TASK OBJECTIVE:
Exactly the lines from the one containing "C1: 680uF (plus" through the one containing "U2 pin out: VTH -> CMP" in the listing below are to be copied, with the pictures left out.

-------

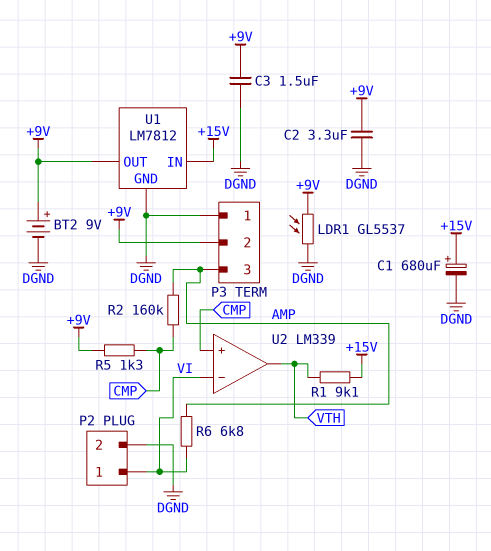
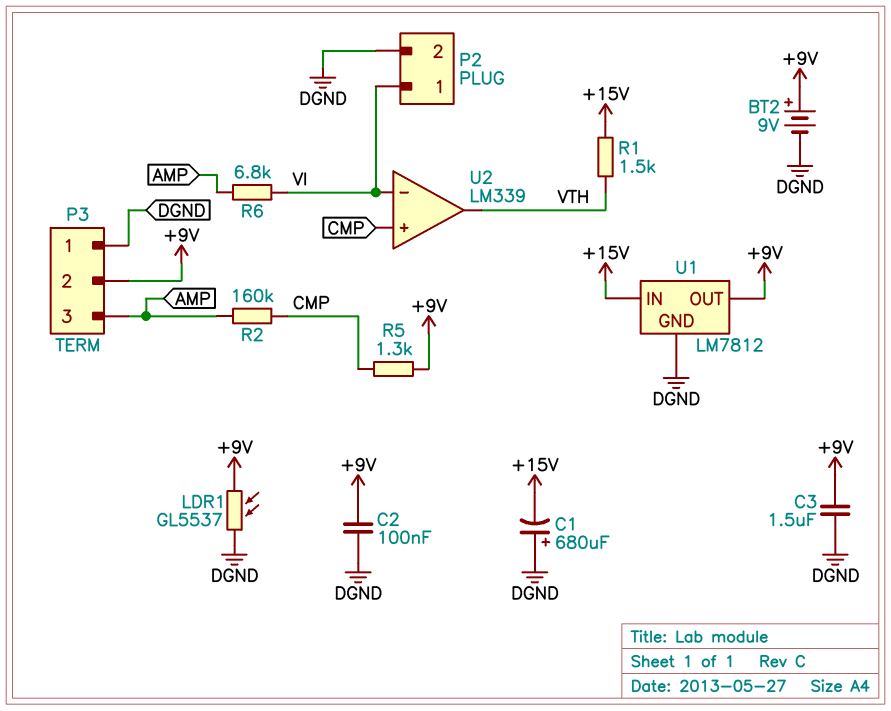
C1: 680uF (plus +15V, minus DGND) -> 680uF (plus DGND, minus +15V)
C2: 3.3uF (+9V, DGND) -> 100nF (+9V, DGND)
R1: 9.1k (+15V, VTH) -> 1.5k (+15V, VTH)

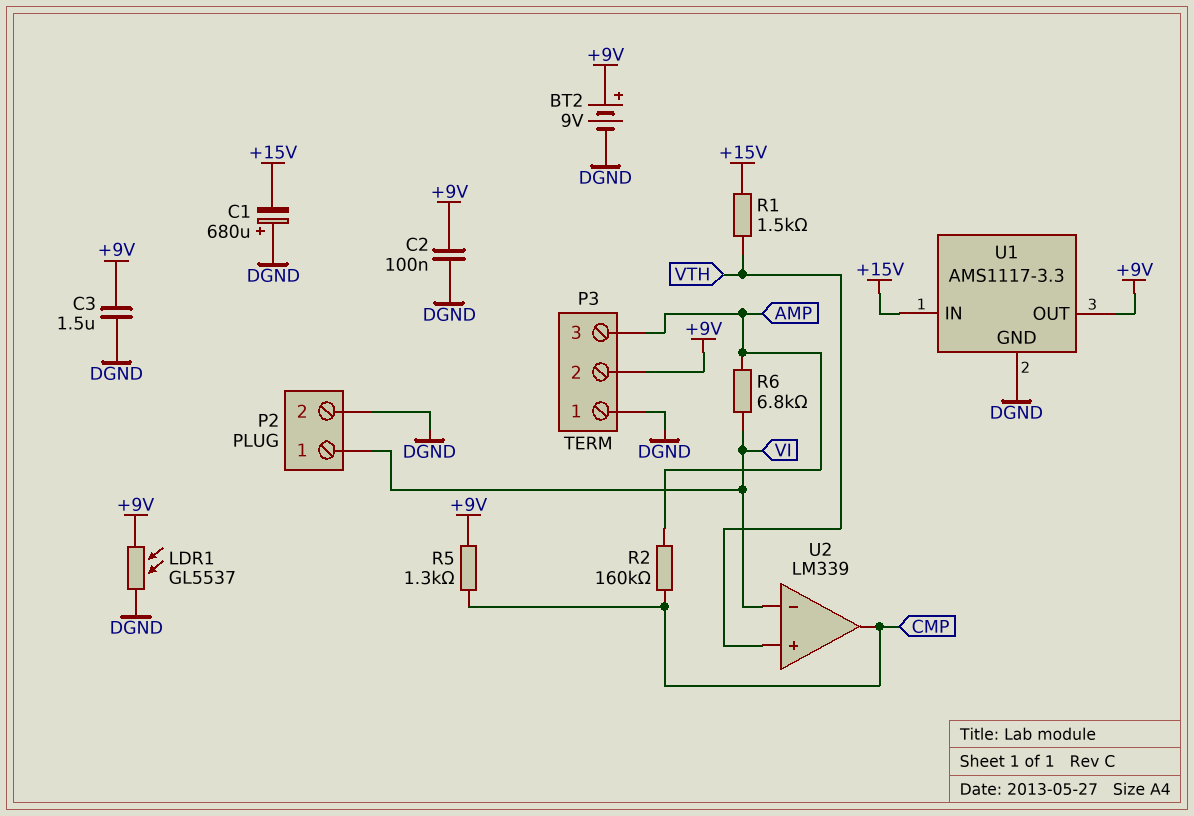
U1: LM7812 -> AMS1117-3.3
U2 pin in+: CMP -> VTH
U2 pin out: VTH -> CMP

-------

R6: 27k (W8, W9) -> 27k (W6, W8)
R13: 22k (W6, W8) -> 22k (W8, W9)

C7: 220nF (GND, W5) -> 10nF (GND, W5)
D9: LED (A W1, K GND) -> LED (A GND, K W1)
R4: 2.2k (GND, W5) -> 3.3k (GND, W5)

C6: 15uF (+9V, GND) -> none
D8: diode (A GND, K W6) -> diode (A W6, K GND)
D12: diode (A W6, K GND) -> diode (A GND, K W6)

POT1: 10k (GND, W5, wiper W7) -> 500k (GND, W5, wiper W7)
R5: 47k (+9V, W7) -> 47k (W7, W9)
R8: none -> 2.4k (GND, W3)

-------

RESULT OF THIS TASK:
C1: 680uF (plus +15V, minus DGND) -> 680uF (plus DGND, minus +15V)
C2: 3.3uF (+9V, DGND) -> 100nF (+9V, DGND)
R1: 9.1k (+15V, VTH) -> 1.5k (+15V, VTH)

U1: LM7812 -> AMS1117-3.3
U2 pin in+: CMP -> VTH
U2 pin out: VTH -> CMP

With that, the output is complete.